── Extracted entries ──

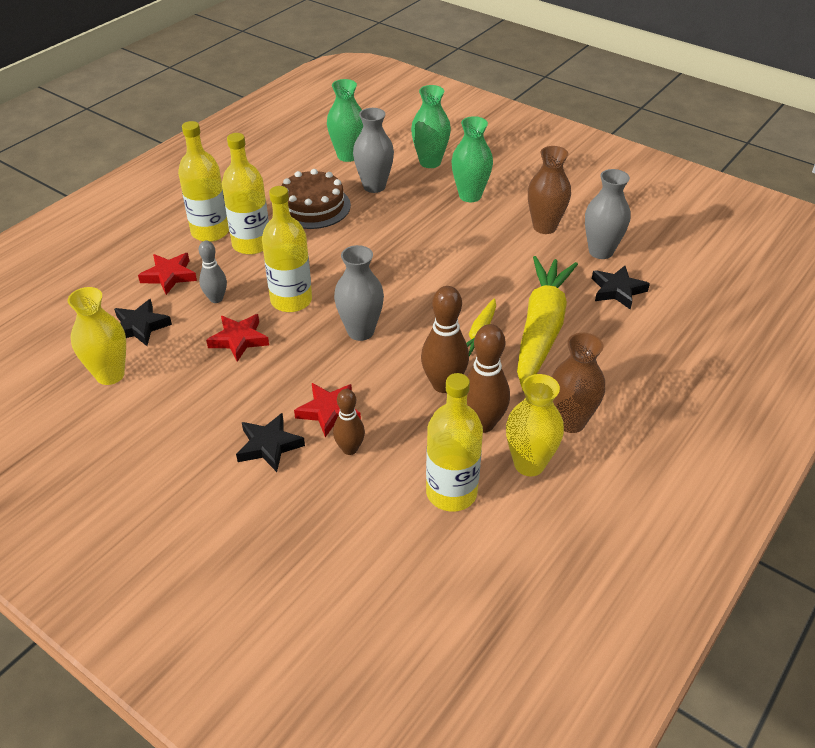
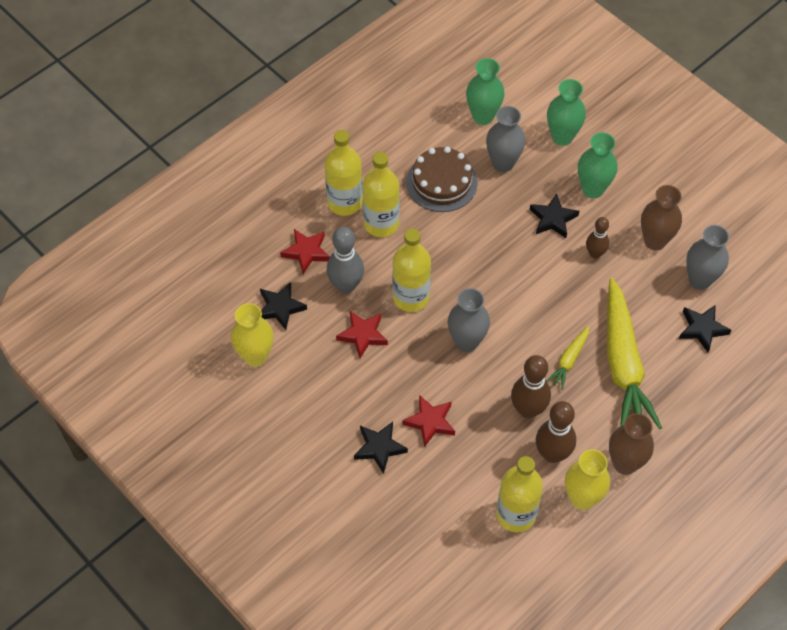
camera: 10 degrees right, 15 degrees up
(216, 299) = (346, 285): grey bowling pin -> grey bowling pin, size x1.60
(350, 449) = (442, 461): brown bowling pin -> brown bowling pin (595, 253)
(434, 221) = (553, 219): none -> black star
(541, 330) = (623, 364): yellow carrot -> yellow carrot turned 150 degrees clockwise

───

Exercise: Only this range is to be output: the line that contains "(434, 221) = (553, 219): none -> black star" through the last line of the records above, both inclusive.

Result below:
(434, 221) = (553, 219): none -> black star
(541, 330) = (623, 364): yellow carrot -> yellow carrot turned 150 degrees clockwise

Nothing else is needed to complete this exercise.